Problem requirements.
Your reply should consist only of the lines from the one with "cyan cross: (770, 594)" through the end of the entries, transcribed exactly. Pictures stay out.

Object displacement listings
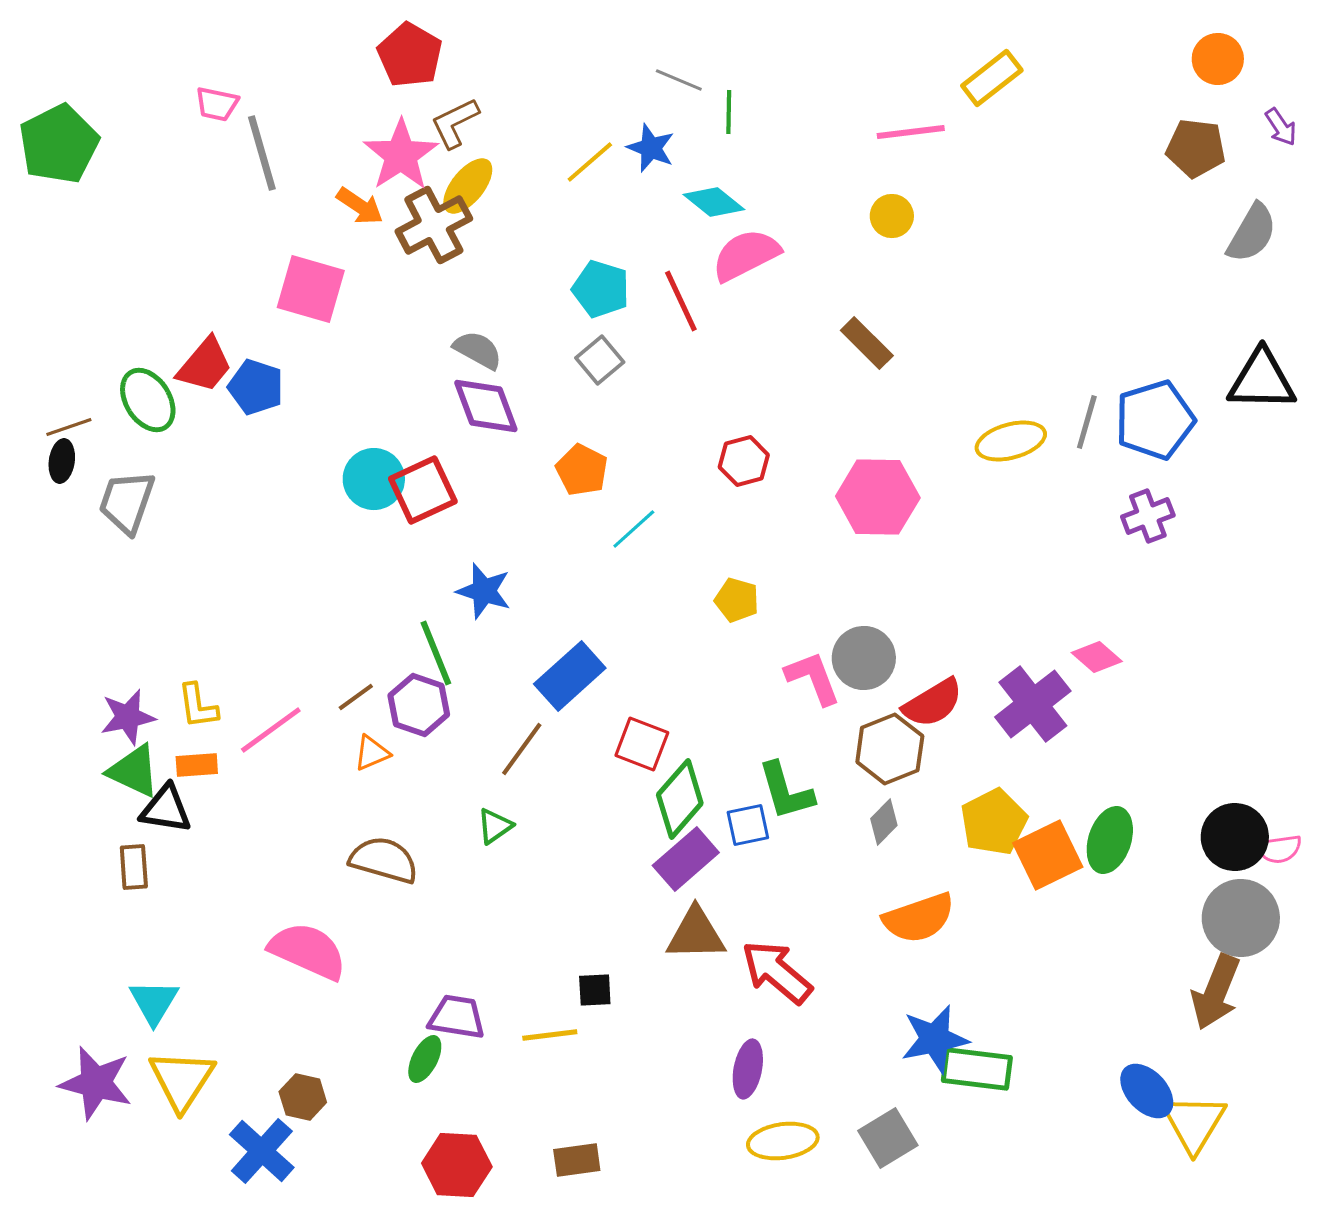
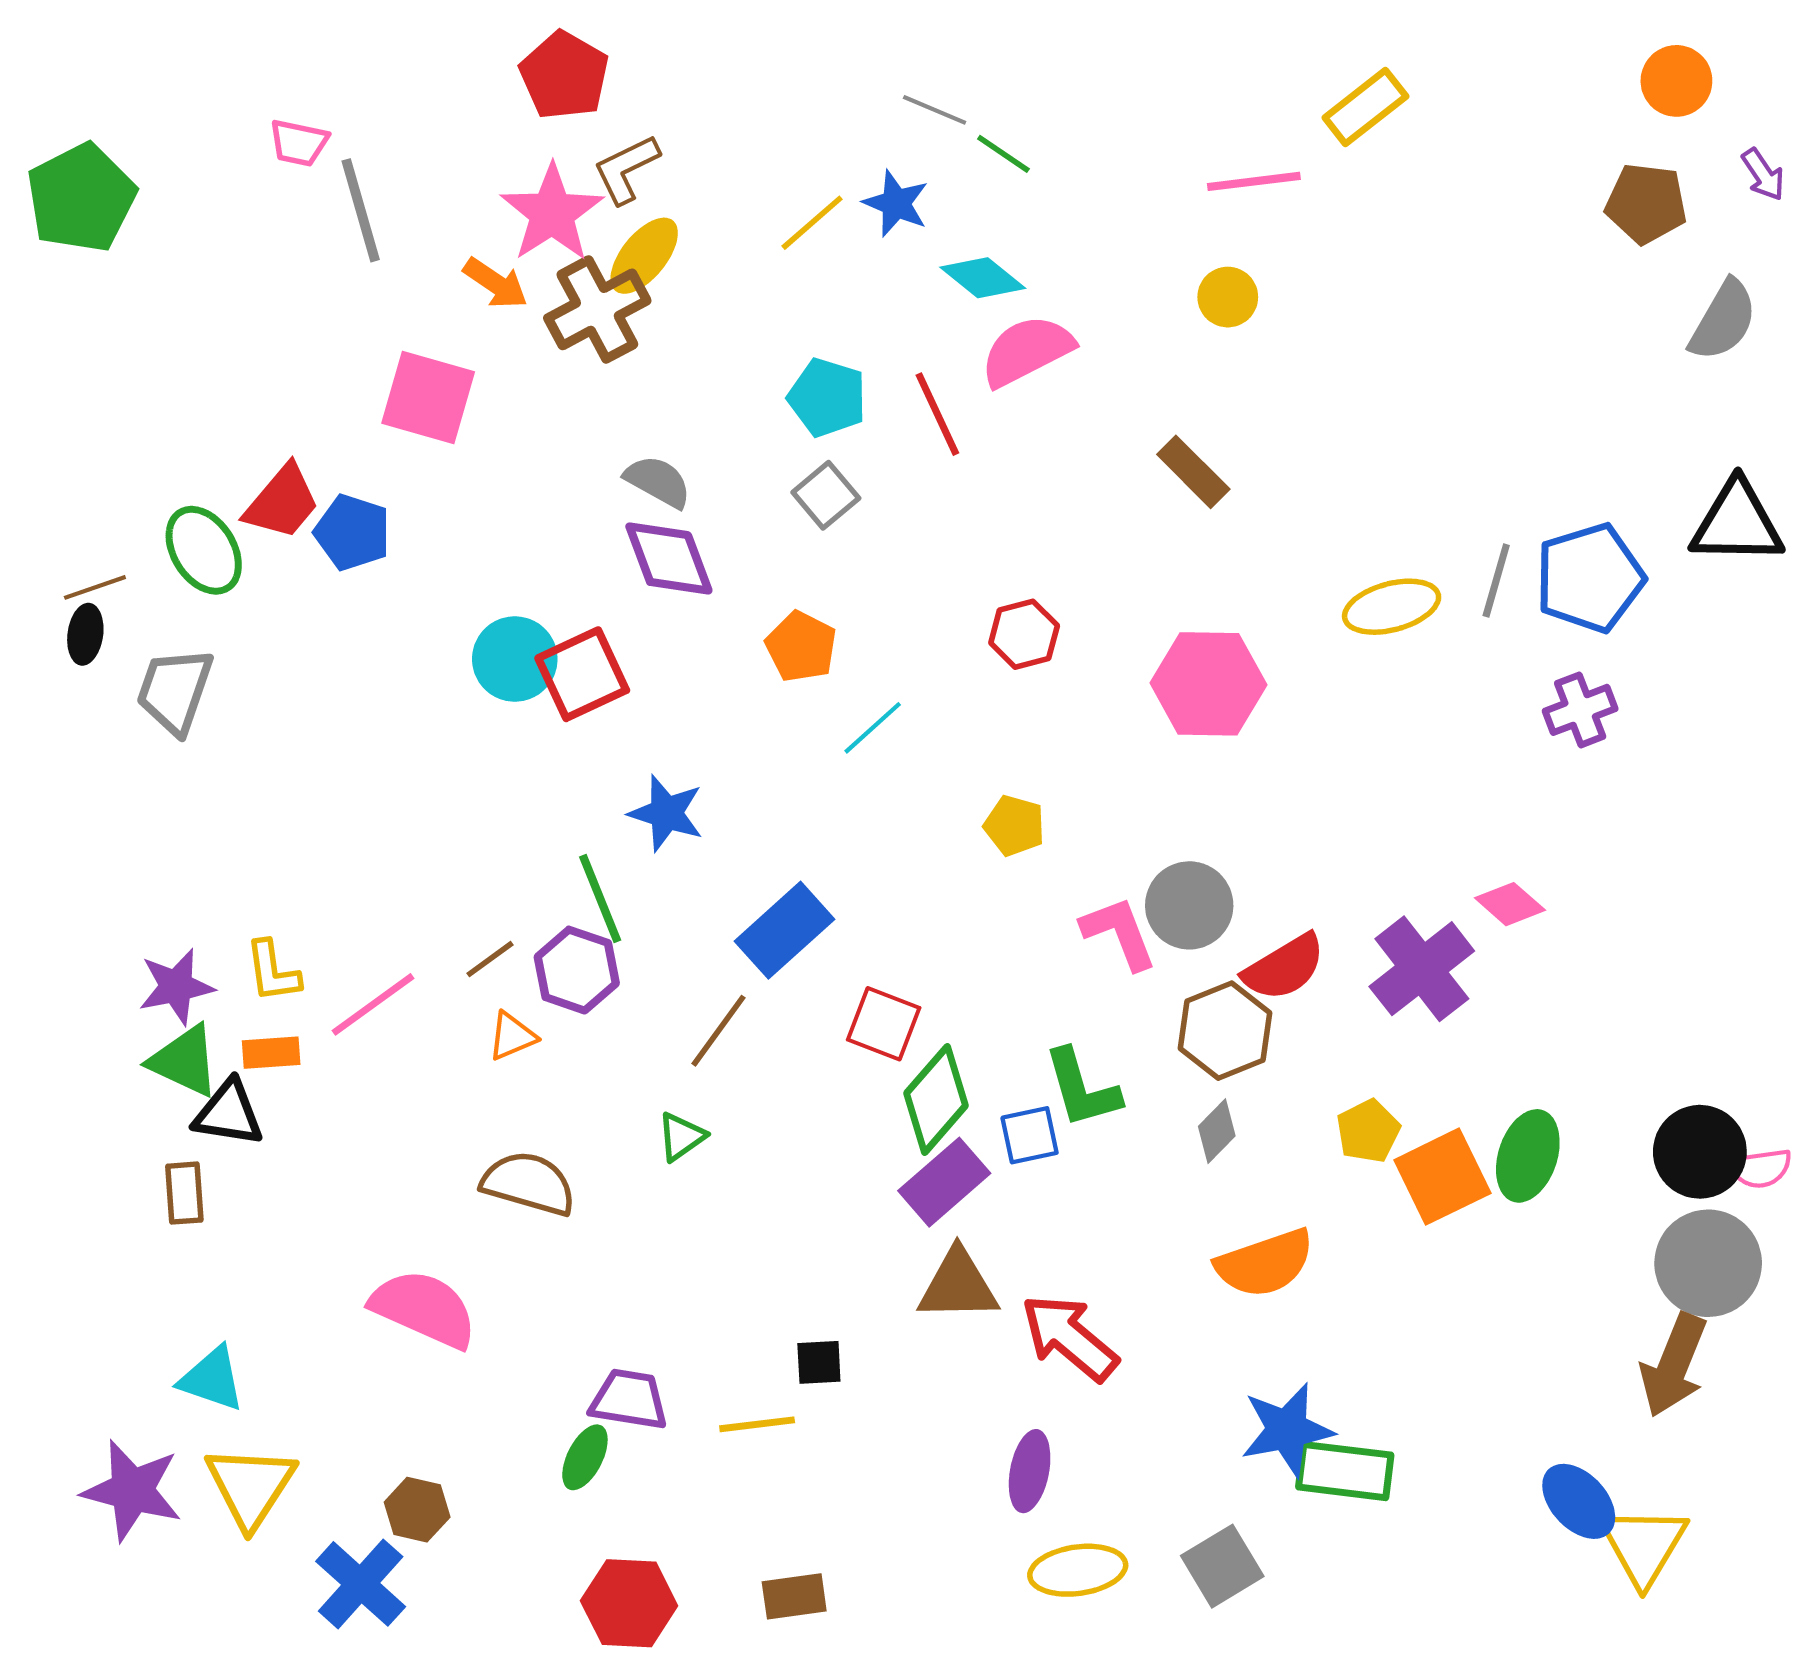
green line: (729, 112) -> (1003, 154), turned -57
yellow pentagon: (994, 822) -> (1368, 1131), size x0.7
cyan triangle: (154, 1002) -> (212, 1379), turned -42

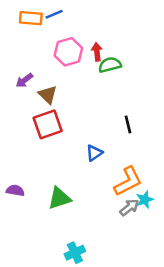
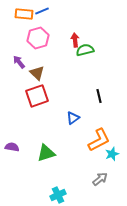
pink hexagon: (68, 52) -> (38, 38), moved
purple arrow: (24, 80) -> (19, 62), turned 88
gray arrow: (129, 207) -> (100, 179), moved

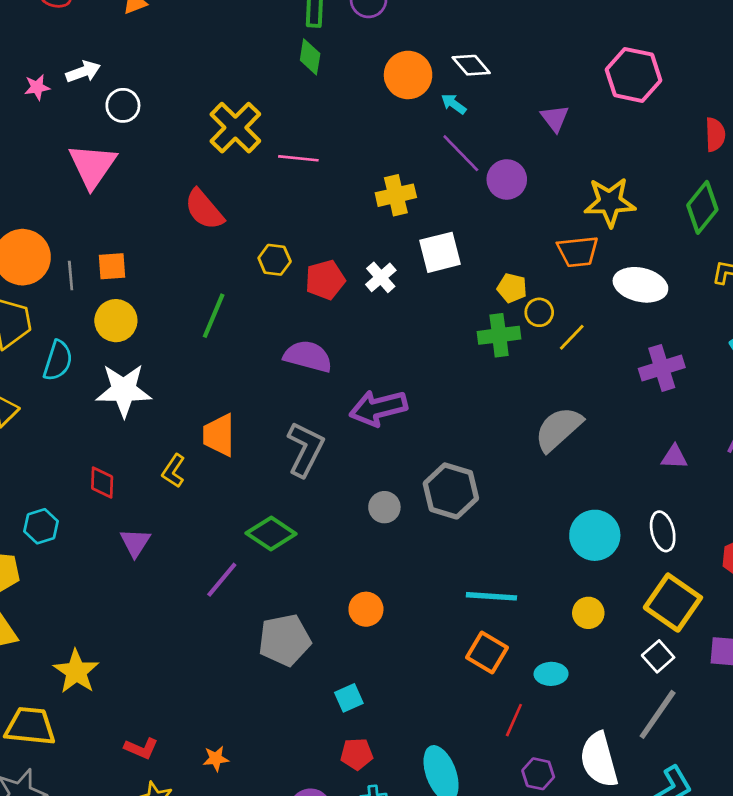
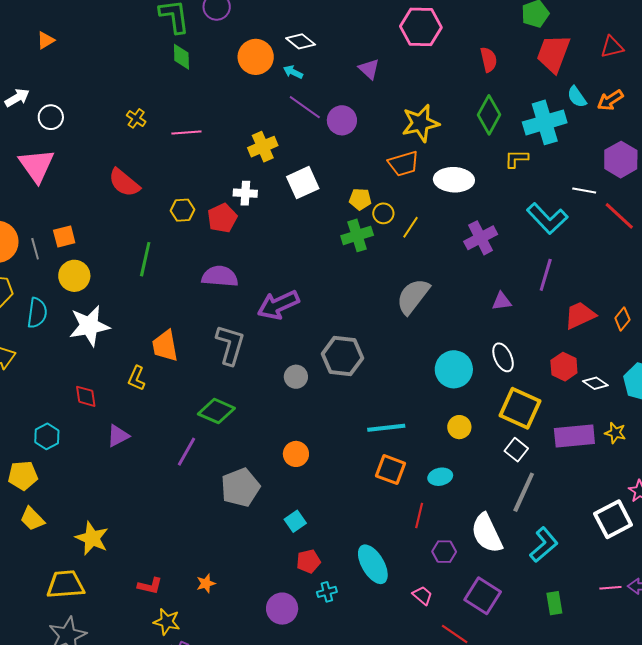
yellow cross: (235, 128) -> (136, 118), size x0.5
white cross: (381, 277) -> (245, 193), moved, turned -35
purple triangle: (135, 543) -> (118, 436), turned 40

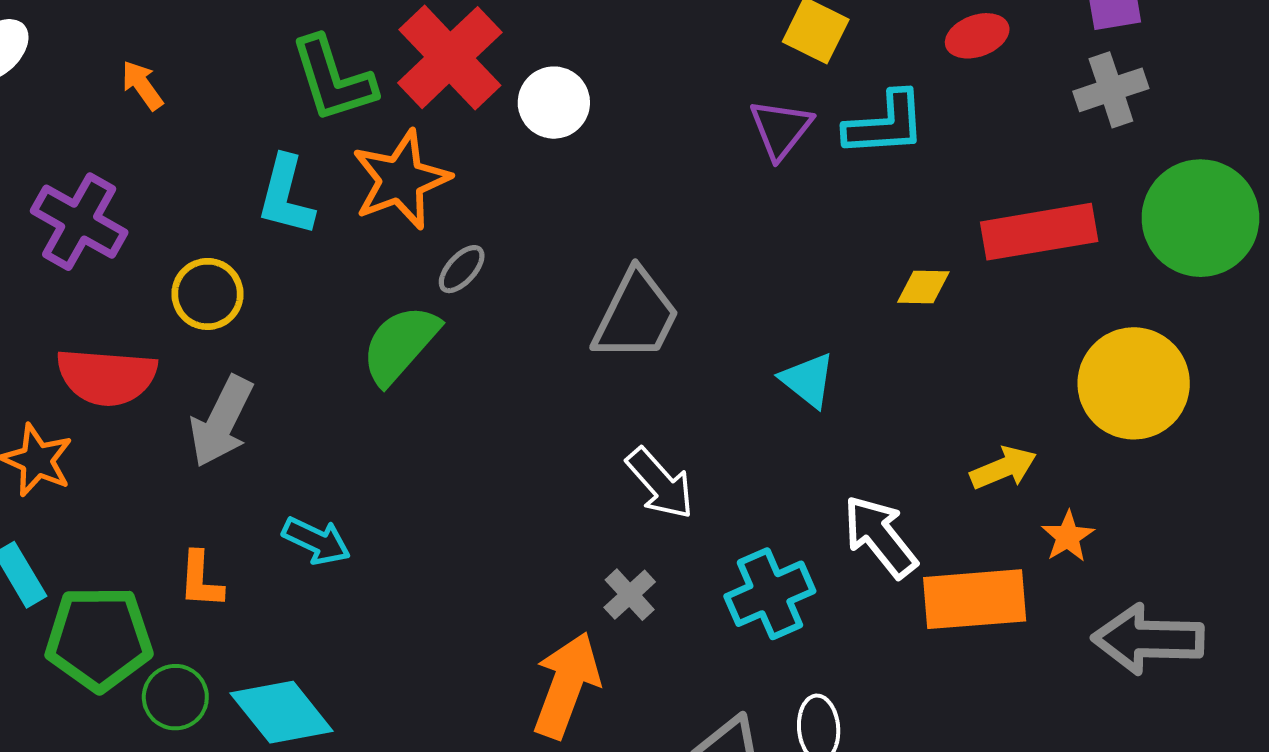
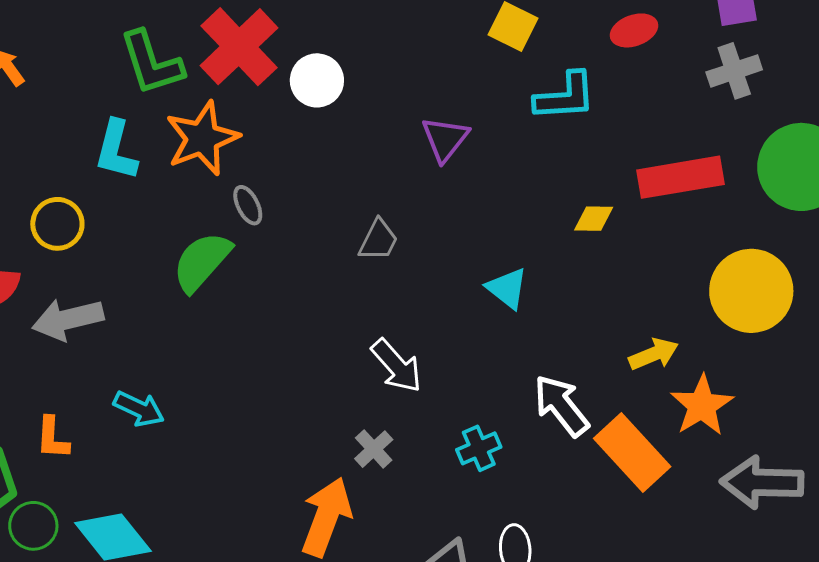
purple triangle: (781, 129) -> (445, 139), moved
gray ellipse: (462, 269) -> (248, 205), turned -69
gray trapezoid: (636, 316) -> (378, 240), size x0.6
gray arrow: (221, 421) -> (68, 319), turned 50
orange star: (1068, 537) -> (702, 406), size x1.6
cyan cross: (770, 594) -> (479, 448), size x0.7
orange rectangle: (975, 599) -> (632, 452), turned 52

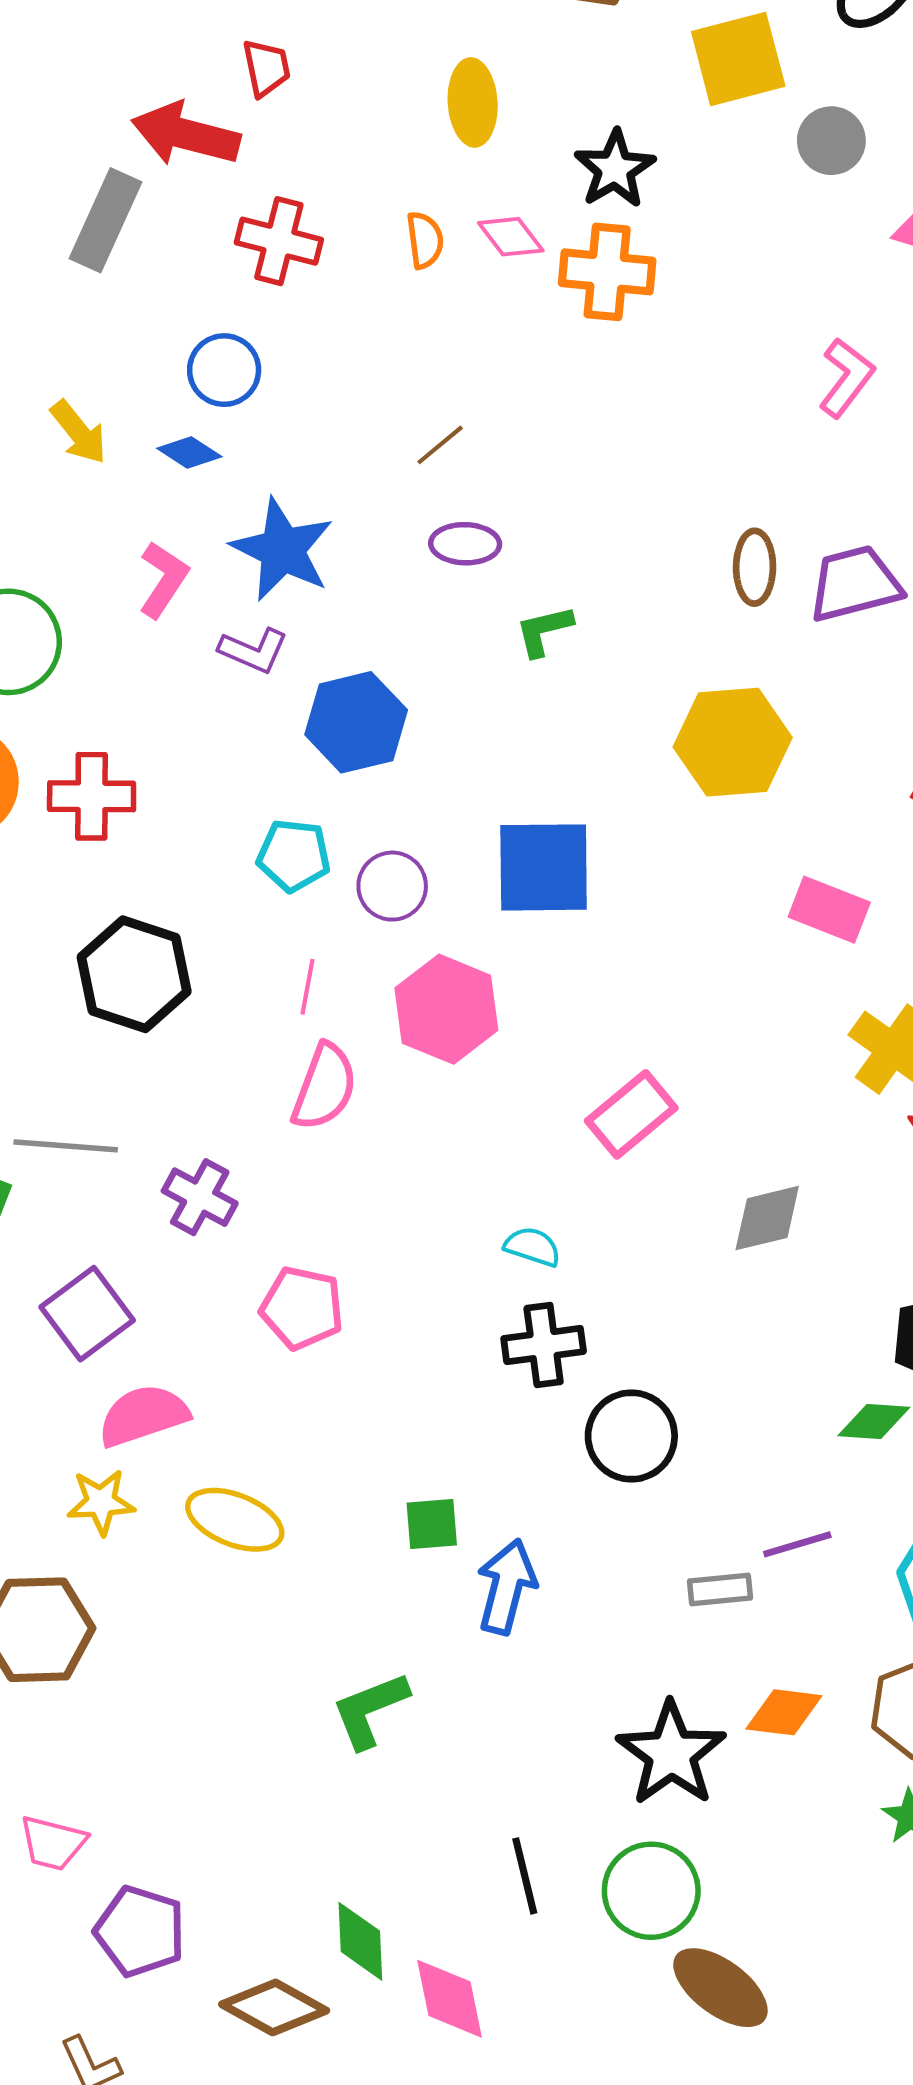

Solution to this task.
cyan cross: (770, 594) -> (479, 448), size x0.7
orange rectangle: (975, 599) -> (632, 452), turned 52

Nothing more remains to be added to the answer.